TASK INSTRUCTIONS: Set down, character for character, everything in the records below from the line holding "camera: 135 degrees right, 15 degrees up" down to the line holding "white nut [240,195,279,227]", and no other line.

INFORMATION PROVIDED:

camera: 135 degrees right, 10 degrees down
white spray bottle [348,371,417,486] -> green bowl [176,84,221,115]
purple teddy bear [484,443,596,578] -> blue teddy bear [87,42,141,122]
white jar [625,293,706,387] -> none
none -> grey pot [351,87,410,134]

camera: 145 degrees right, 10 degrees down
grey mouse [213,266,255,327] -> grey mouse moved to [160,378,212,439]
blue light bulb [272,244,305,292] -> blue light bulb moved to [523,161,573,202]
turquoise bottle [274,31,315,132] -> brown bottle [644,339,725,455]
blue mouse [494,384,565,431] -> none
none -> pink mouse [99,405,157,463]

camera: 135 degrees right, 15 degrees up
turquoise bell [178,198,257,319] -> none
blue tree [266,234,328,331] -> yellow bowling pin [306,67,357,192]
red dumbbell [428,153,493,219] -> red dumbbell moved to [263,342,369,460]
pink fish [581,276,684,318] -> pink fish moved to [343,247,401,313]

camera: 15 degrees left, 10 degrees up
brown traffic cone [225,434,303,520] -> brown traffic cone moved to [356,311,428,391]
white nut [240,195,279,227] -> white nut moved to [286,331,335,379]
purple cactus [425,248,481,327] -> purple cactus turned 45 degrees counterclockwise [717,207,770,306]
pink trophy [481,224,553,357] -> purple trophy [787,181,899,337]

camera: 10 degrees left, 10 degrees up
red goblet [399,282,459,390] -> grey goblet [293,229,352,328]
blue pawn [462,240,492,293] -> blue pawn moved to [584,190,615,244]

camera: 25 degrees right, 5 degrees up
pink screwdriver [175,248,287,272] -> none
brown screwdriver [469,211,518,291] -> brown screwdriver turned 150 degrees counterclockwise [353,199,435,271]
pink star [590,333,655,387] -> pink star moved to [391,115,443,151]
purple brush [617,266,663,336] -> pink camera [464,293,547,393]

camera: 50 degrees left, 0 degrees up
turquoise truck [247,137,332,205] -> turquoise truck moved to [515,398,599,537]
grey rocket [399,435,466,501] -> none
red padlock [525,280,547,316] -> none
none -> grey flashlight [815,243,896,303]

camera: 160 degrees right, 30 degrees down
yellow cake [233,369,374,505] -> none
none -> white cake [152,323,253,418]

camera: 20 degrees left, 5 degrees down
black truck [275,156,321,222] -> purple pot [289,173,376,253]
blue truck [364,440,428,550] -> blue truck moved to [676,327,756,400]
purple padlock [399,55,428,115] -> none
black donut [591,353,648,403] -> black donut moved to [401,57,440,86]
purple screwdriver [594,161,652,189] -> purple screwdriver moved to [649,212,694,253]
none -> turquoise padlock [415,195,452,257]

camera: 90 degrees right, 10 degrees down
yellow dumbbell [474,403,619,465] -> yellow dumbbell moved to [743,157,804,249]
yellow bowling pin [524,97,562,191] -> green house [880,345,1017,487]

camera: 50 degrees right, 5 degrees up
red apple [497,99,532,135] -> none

PROBLEM SOLUTION:
camera: 135 degrees right, 15 degrees up
turquoise bell [178,198,257,319] -> none
blue tree [266,234,328,331] -> yellow bowling pin [306,67,357,192]
red dumbbell [428,153,493,219] -> red dumbbell moved to [263,342,369,460]
pink fish [581,276,684,318] -> pink fish moved to [343,247,401,313]

camera: 15 degrees left, 10 degrees up
brown traffic cone [225,434,303,520] -> brown traffic cone moved to [356,311,428,391]
white nut [240,195,279,227] -> white nut moved to [286,331,335,379]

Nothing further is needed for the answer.